[Written problem]
Can you copy out all of the rows below, word for word, with nothing added or changed?

[Exercise material]
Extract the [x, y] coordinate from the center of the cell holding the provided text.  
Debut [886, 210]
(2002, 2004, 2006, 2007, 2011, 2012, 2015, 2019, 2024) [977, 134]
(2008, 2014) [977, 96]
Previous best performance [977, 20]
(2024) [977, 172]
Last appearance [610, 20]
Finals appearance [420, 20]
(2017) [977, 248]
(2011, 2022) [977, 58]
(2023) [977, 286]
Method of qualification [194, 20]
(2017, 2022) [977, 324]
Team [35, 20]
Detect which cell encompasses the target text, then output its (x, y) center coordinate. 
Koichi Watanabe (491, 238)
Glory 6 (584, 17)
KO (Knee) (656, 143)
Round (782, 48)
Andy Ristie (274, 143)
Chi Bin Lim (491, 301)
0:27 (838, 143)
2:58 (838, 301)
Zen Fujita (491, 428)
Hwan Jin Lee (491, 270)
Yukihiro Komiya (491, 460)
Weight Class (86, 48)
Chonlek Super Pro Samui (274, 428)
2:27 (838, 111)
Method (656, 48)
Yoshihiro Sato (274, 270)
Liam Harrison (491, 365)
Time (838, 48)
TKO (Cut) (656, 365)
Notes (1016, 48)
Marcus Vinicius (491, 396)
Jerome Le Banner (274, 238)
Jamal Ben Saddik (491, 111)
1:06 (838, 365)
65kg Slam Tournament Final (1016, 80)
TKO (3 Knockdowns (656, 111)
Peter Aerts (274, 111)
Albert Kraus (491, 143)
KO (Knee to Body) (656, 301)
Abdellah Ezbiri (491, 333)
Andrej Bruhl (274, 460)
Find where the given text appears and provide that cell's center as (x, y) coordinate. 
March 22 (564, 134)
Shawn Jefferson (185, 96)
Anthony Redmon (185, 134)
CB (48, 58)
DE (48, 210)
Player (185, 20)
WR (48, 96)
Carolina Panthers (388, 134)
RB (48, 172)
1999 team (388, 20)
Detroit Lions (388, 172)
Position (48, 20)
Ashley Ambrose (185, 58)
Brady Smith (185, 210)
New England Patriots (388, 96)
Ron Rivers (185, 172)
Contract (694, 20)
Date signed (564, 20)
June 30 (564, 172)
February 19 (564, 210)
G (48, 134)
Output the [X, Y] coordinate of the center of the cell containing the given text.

[Written solution]
Extract the [x, y] coordinate from the center of the cell holding the provided text.  
Debut [886, 210]
(2002, 2004, 2006, 2007, 2011, 2012, 2015, 2019, 2024) [977, 134]
(2008, 2014) [977, 96]
Previous best performance [977, 20]
(2024) [977, 172]
Last appearance [610, 20]
Finals appearance [420, 20]
(2017) [977, 248]
(2011, 2022) [977, 58]
(2023) [977, 286]
Method of qualification [194, 20]
(2017, 2022) [977, 324]
Team [35, 20]
Detect which cell encompasses the target text, then output its (x, y) center coordinate. 
Koichi Watanabe (491, 238)
Glory 6 (584, 17)
KO (Knee) (656, 143)
Round (782, 48)
Andy Ristie (274, 143)
Chi Bin Lim (491, 301)
0:27 (838, 143)
2:58 (838, 301)
Zen Fujita (491, 428)
Hwan Jin Lee (491, 270)
Yukihiro Komiya (491, 460)
Weight Class (86, 48)
Chonlek Super Pro Samui (274, 428)
2:27 (838, 111)
Method (656, 48)
Yoshihiro Sato (274, 270)
Liam Harrison (491, 365)
Time (838, 48)
TKO (Cut) (656, 365)
Notes (1016, 48)
Marcus Vinicius (491, 396)
Jerome Le Banner (274, 238)
Jamal Ben Saddik (491, 111)
1:06 (838, 365)
65kg Slam Tournament Final (1016, 80)
TKO (3 Knockdowns (656, 111)
Peter Aerts (274, 111)
Albert Kraus (491, 143)
KO (Knee to Body) (656, 301)
Abdellah Ezbiri (491, 333)
Andrej Bruhl (274, 460)
Find where the given text appears and provide that cell's center as (x, y) coordinate. 
March 22 (564, 134)
Shawn Jefferson (185, 96)
Anthony Redmon (185, 134)
CB (48, 58)
DE (48, 210)
Player (185, 20)
WR (48, 96)
Carolina Panthers (388, 134)
RB (48, 172)
1999 team (388, 20)
Detroit Lions (388, 172)
Position (48, 20)
Ashley Ambrose (185, 58)
Brady Smith (185, 210)
New England Patriots (388, 96)
Ron Rivers (185, 172)
Contract (694, 20)
Date signed (564, 20)
June 30 (564, 172)
February 19 (564, 210)
G (48, 134)
Output the [X, Y] coordinate of the center of the cell containing the given text.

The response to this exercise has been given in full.